Exercise directions: Please find all lines in the data that hold the string "AGND" and copy them.

Records supplied:
....

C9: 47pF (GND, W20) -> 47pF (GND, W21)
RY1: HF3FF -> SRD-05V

....

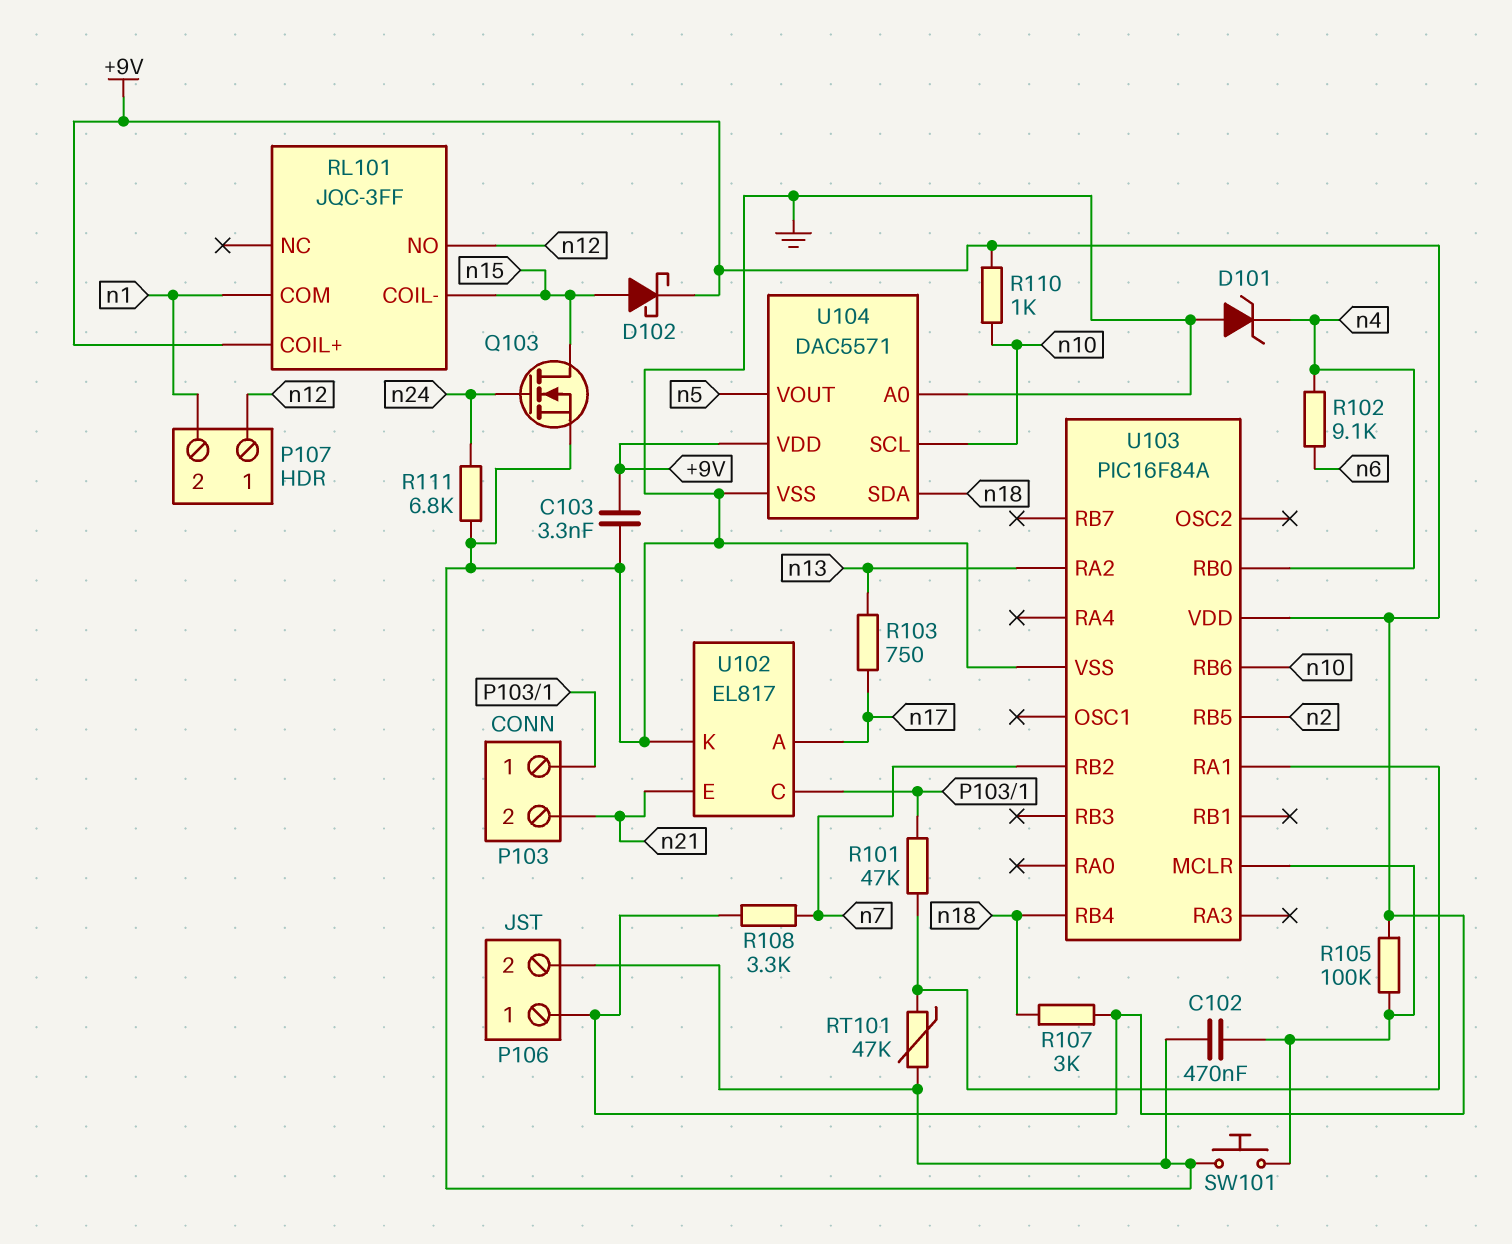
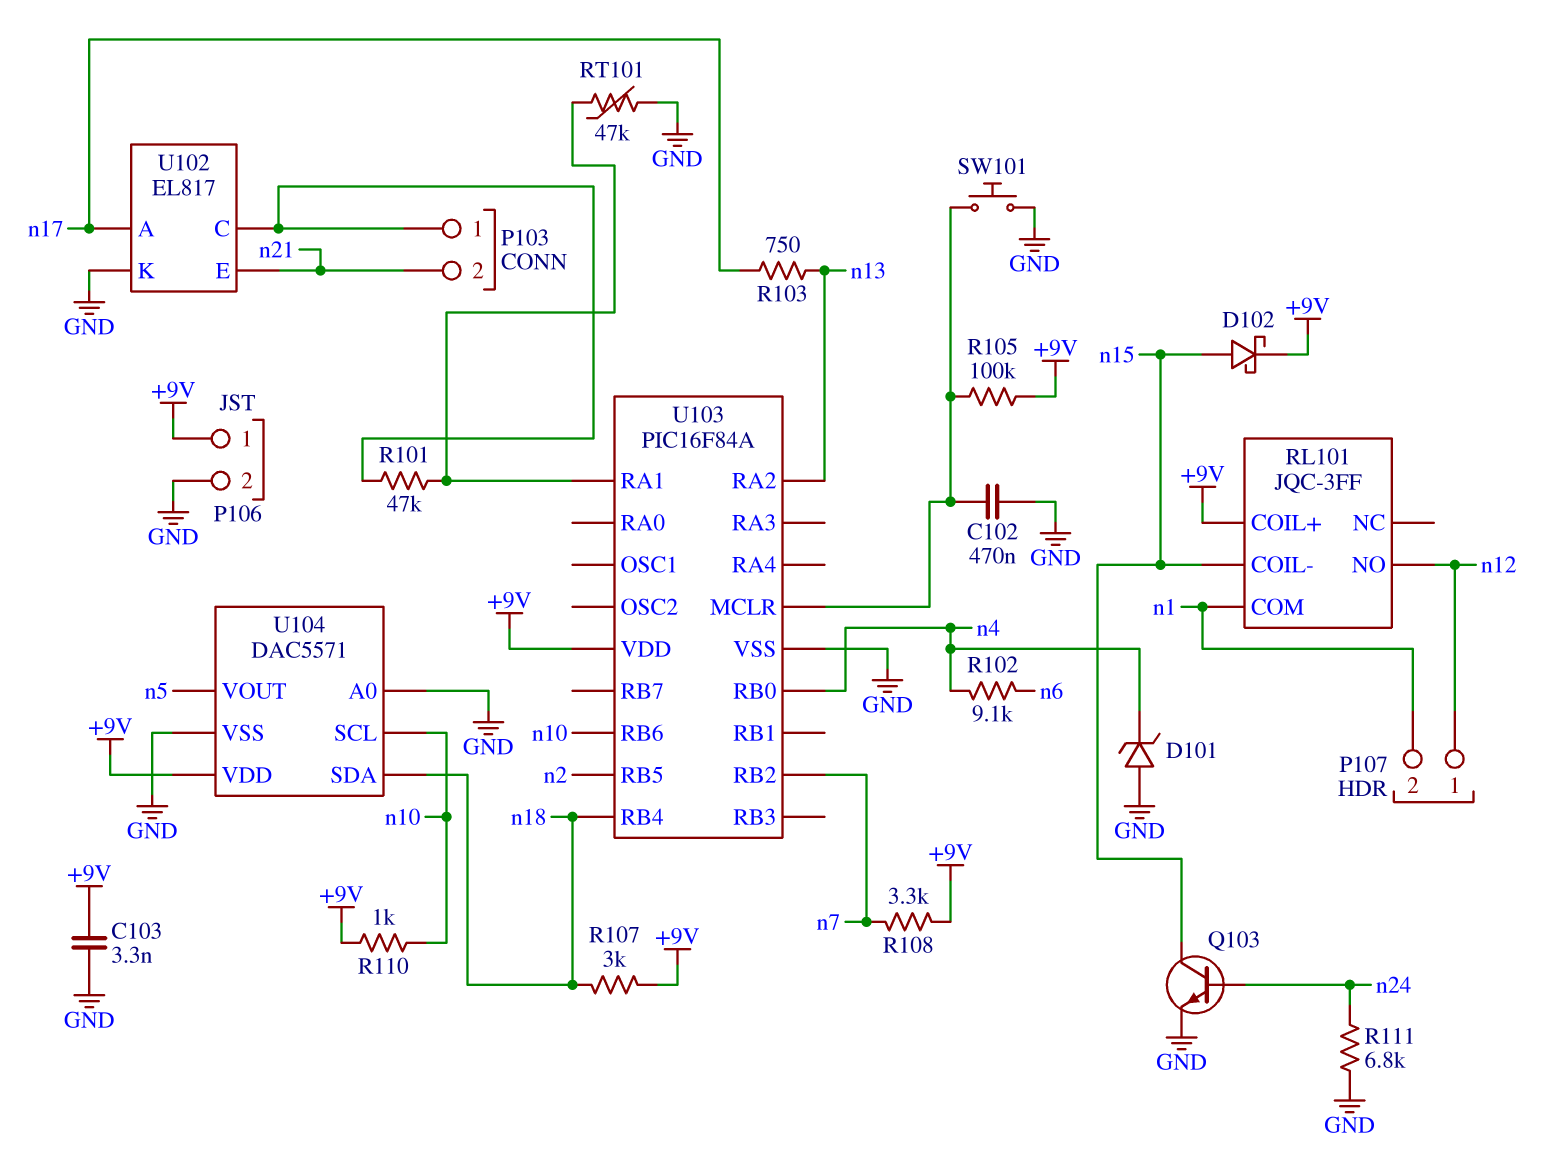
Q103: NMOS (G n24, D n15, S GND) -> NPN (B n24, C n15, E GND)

....

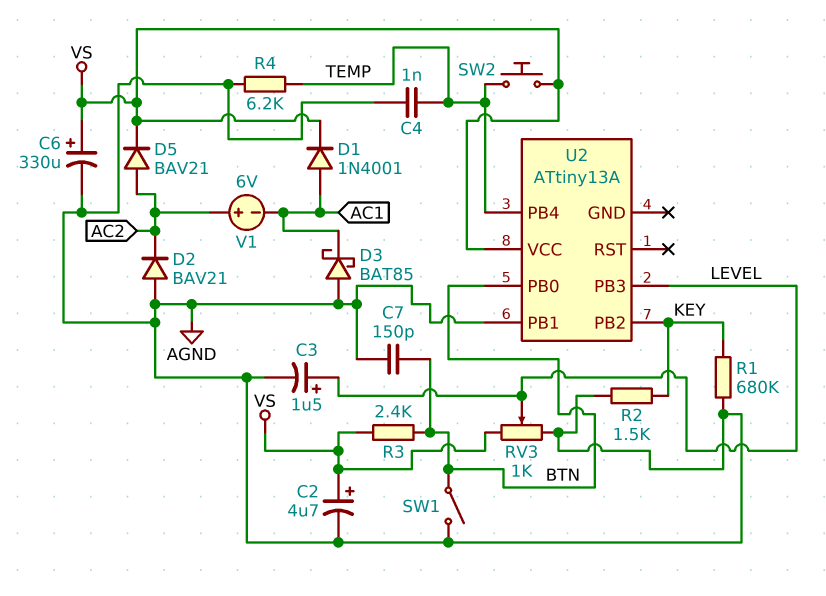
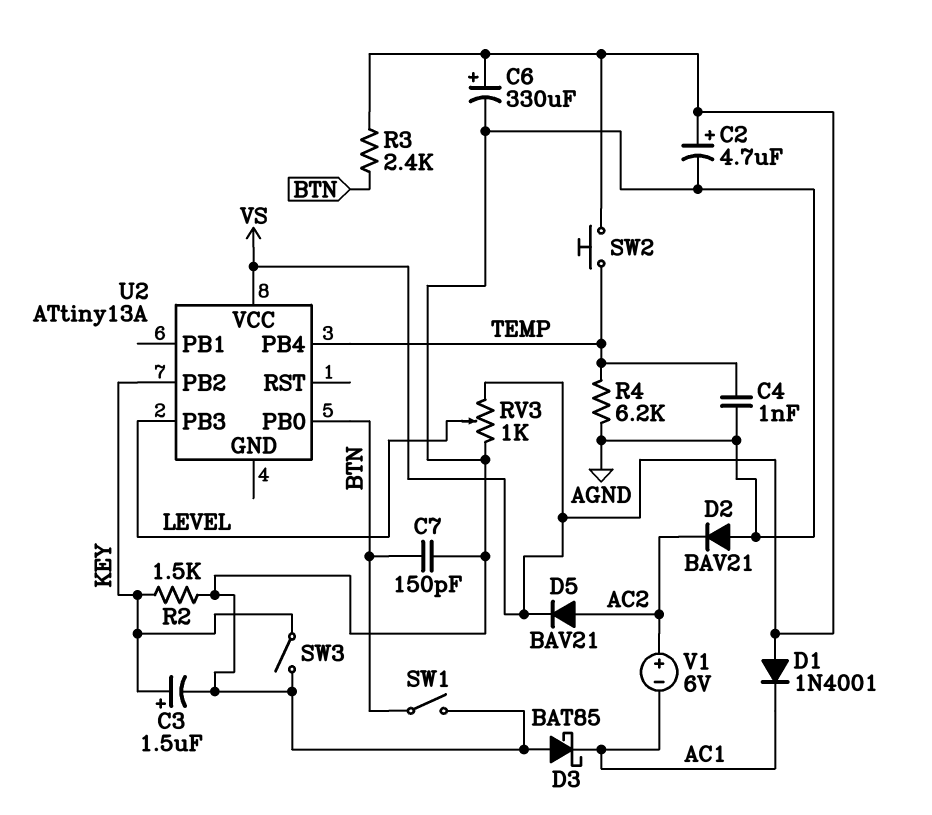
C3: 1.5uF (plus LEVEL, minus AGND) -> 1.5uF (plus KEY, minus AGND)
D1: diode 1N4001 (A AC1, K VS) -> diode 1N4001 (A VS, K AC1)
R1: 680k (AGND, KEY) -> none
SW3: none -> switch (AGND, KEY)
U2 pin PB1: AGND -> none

....

Completed task:
C3: 1.5uF (plus LEVEL, minus AGND) -> 1.5uF (plus KEY, minus AGND)
R1: 680k (AGND, KEY) -> none
SW3: none -> switch (AGND, KEY)
U2 pin PB1: AGND -> none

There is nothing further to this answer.